Problem statement :: What you return should be every line below, word for word, and none of the images.

Records ::
_ _ _
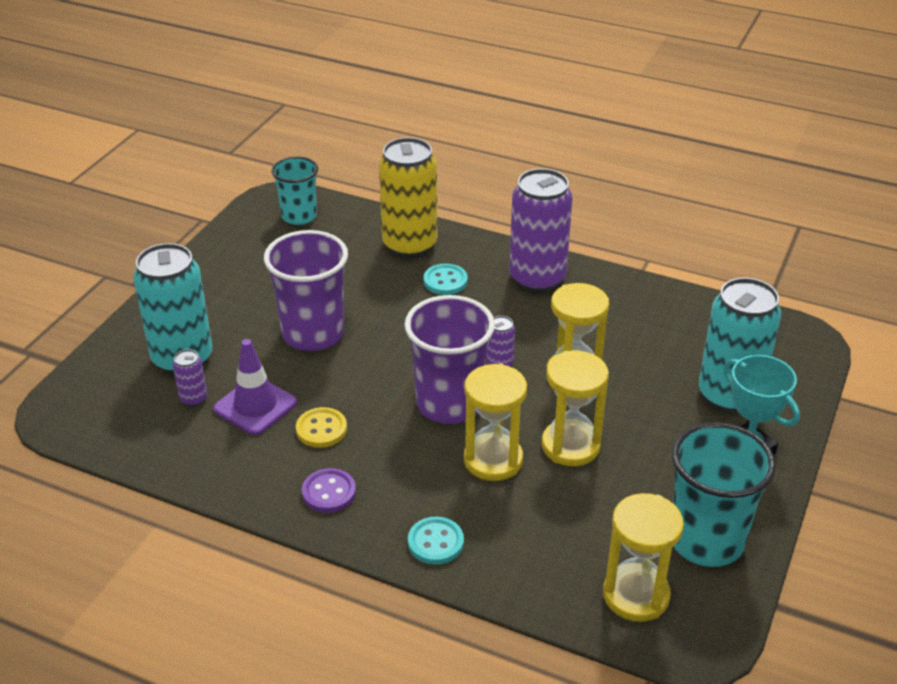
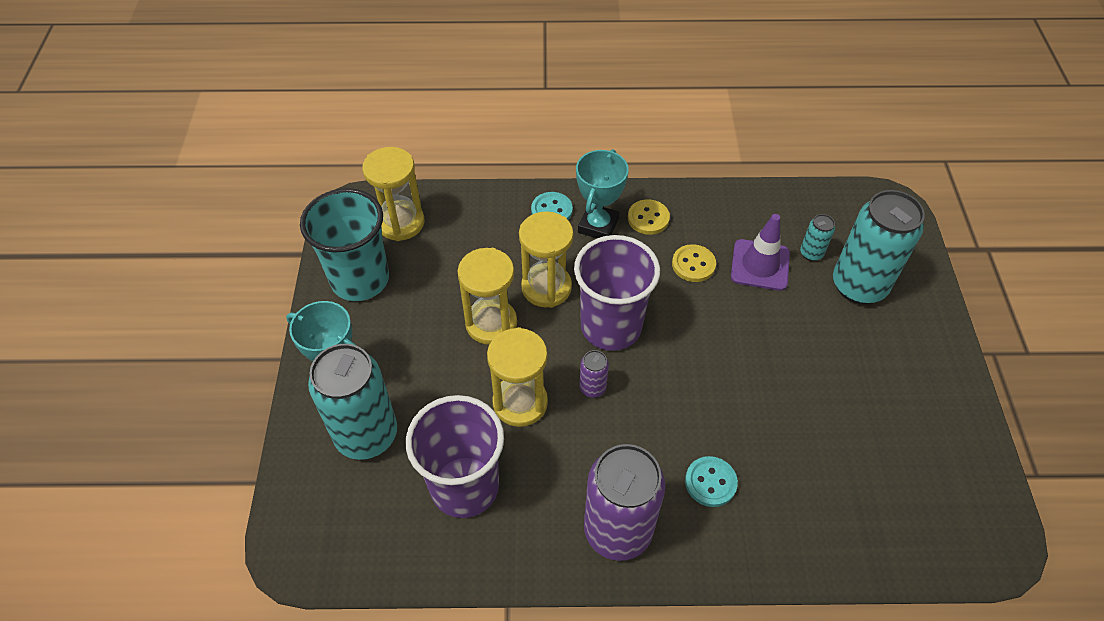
camera: 155 degrees right, 15 degrees up
(193, 399) = (811, 253): purple can -> turquoise can
(299, 216) = (943, 524): turquoise cup -> none
(313, 334) = (779, 356): purple cup -> purple cup (464, 486)
(329, 492) = (648, 218): purple button -> yellow button
(392, 504) = (598, 225): none -> turquoise trophy
(409, 245) = (787, 527): yellow can -> none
_ _ _
Written answer ::
camera: 155 degrees right, 15 degrees up
(193, 399) = (811, 253): purple can -> turquoise can
(299, 216) = (943, 524): turquoise cup -> none
(313, 334) = (779, 356): purple cup -> purple cup (464, 486)
(329, 492) = (648, 218): purple button -> yellow button
(392, 504) = (598, 225): none -> turquoise trophy
(409, 245) = (787, 527): yellow can -> none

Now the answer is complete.